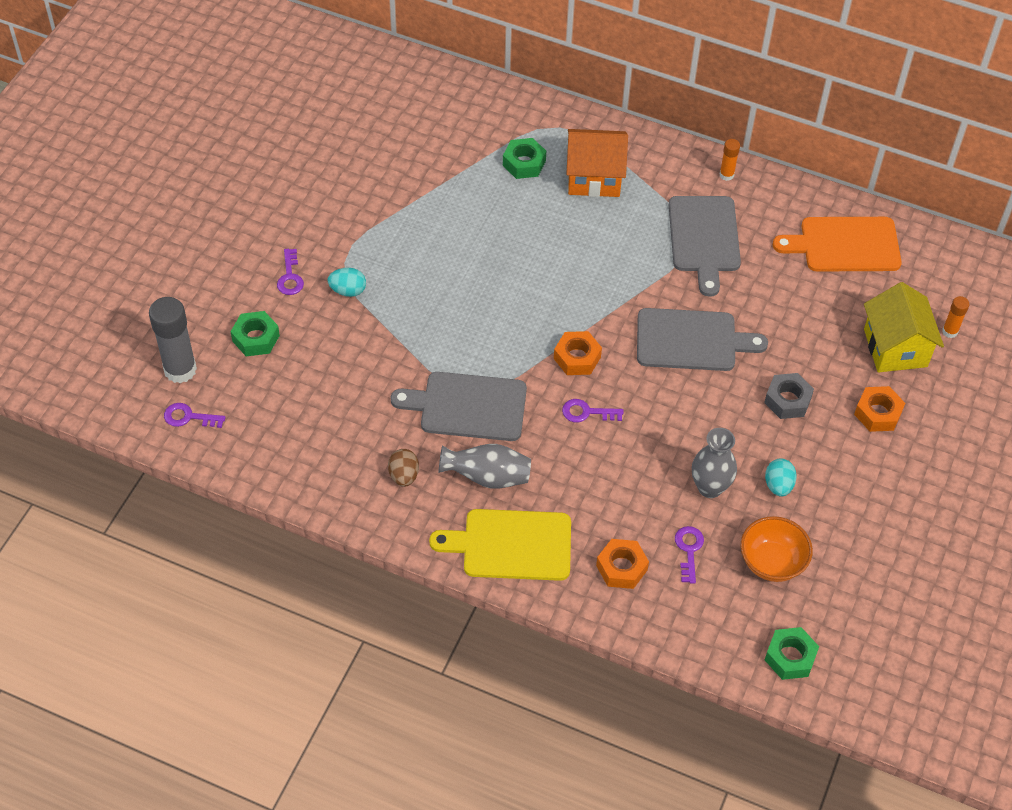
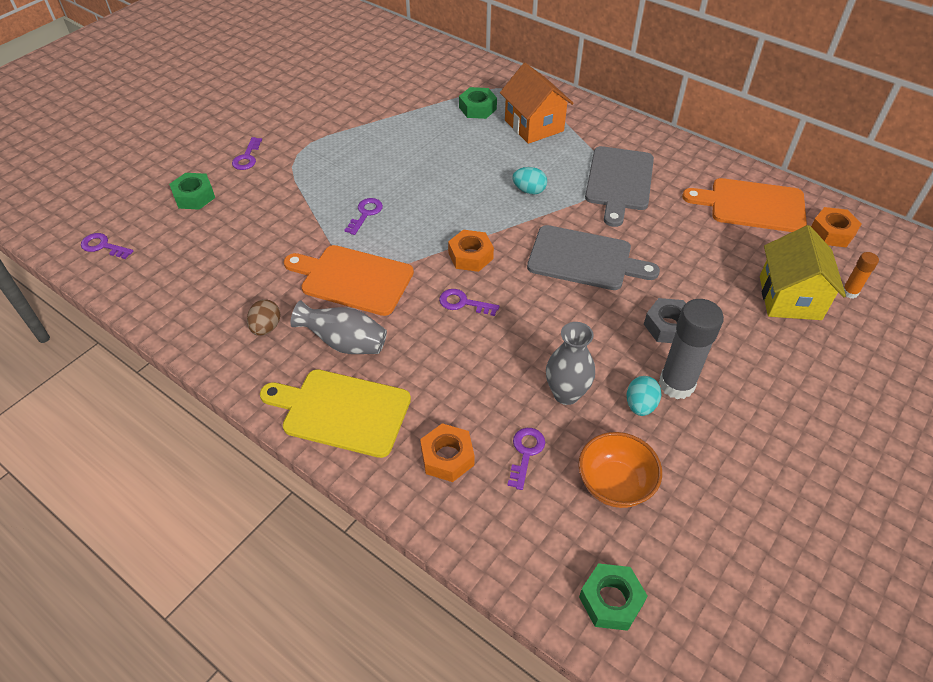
camera: 15 degrees right, 5 degrees down
(180, 370) = (118, 209): grey glue stick -> grey glue stick (676, 384)
(348, 291) = (290, 174): turquoise egg -> turquoise egg (529, 190)
(451, 327) = (365, 214): none -> purple key
(468, 406) = (353, 279): grey cutting board -> orange cutting board
(594, 177) = (534, 125): orange house -> orange house turned 45 degrees clockwise
(726, 175) = (652, 139): orange glue stick -> none
(878, 413) = (762, 354): orange nut -> orange nut (832, 232)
* * * * *
▶ _Problem statement_
Leave the images aside and retype each line of the listing above exactly.

▶ _Answer space_
camera: 15 degrees right, 5 degrees down
(180, 370) = (118, 209): grey glue stick -> grey glue stick (676, 384)
(348, 291) = (290, 174): turquoise egg -> turquoise egg (529, 190)
(451, 327) = (365, 214): none -> purple key
(468, 406) = (353, 279): grey cutting board -> orange cutting board
(594, 177) = (534, 125): orange house -> orange house turned 45 degrees clockwise
(726, 175) = (652, 139): orange glue stick -> none
(878, 413) = (762, 354): orange nut -> orange nut (832, 232)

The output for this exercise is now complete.